== RECORD SET ==

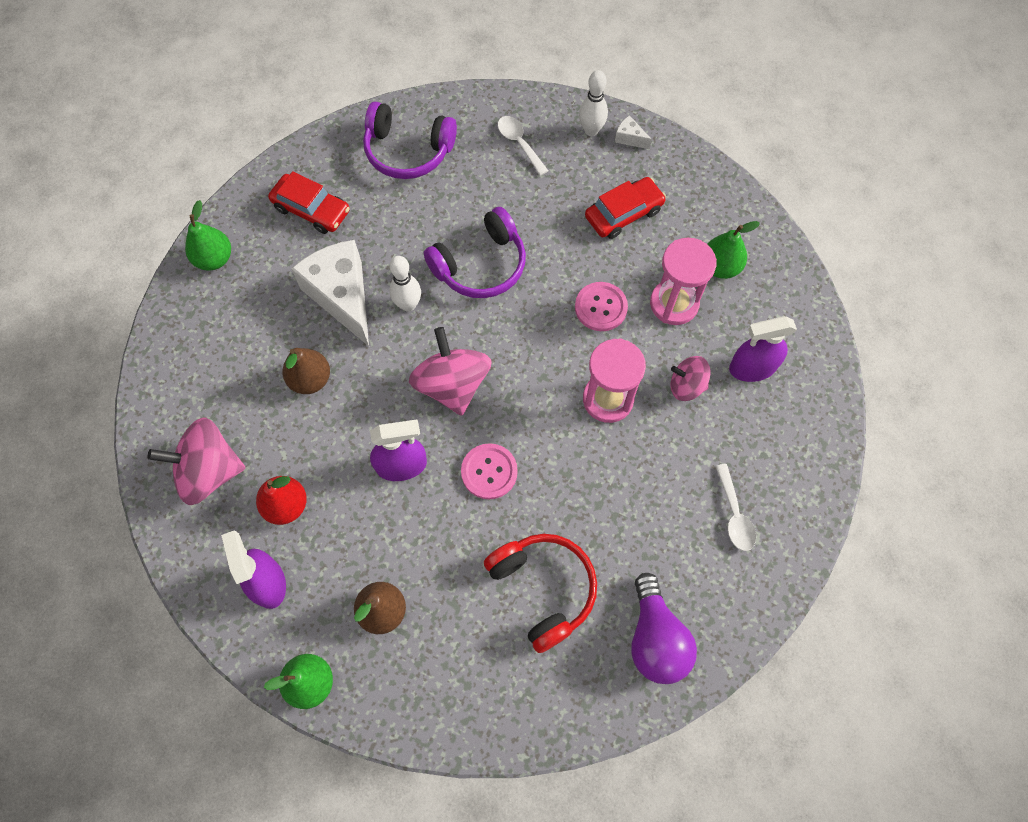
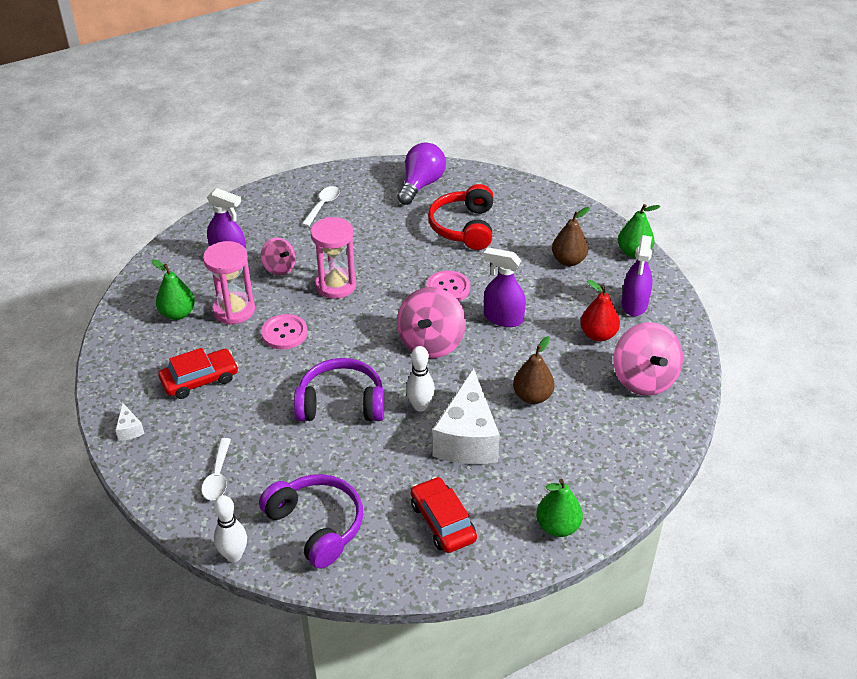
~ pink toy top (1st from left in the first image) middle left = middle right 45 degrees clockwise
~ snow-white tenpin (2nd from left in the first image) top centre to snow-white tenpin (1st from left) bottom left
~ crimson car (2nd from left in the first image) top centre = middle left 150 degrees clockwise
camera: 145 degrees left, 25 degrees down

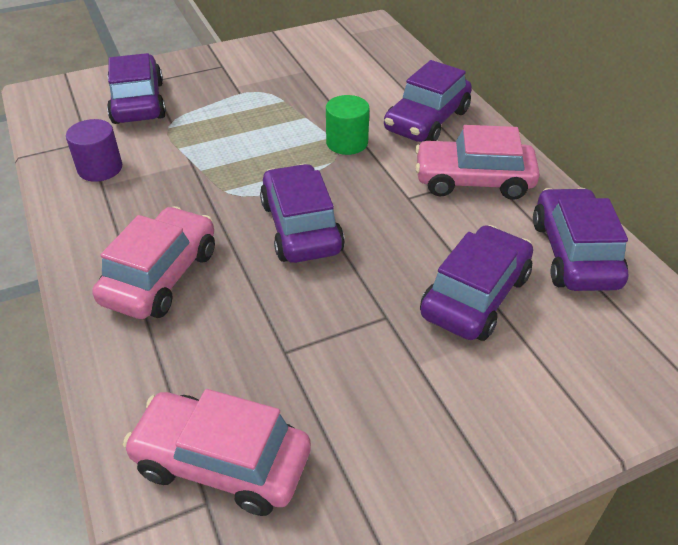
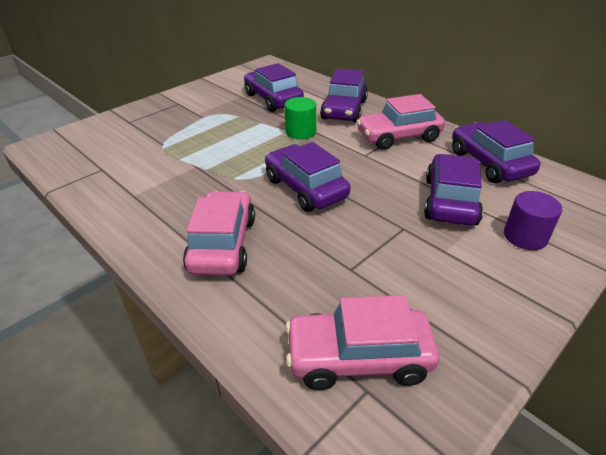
~ violet cylinder top left to middle right
~ violet car (1st from left) top left to top centre
camera: 20 degrees left, 5 degrees down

===

● WHAT YOU NEED TO DO: Give back every entry in its exact wording, leaving the pictures out.

● EXERCISE SOLUTION:
~ pink toy top (1st from left in the first image) middle left = middle right 45 degrees clockwise
~ snow-white tenpin (2nd from left in the first image) top centre to snow-white tenpin (1st from left) bottom left
~ crimson car (2nd from left in the first image) top centre = middle left 150 degrees clockwise
camera: 145 degrees left, 25 degrees down

~ violet cylinder top left to middle right
~ violet car (1st from left) top left to top centre
camera: 20 degrees left, 5 degrees down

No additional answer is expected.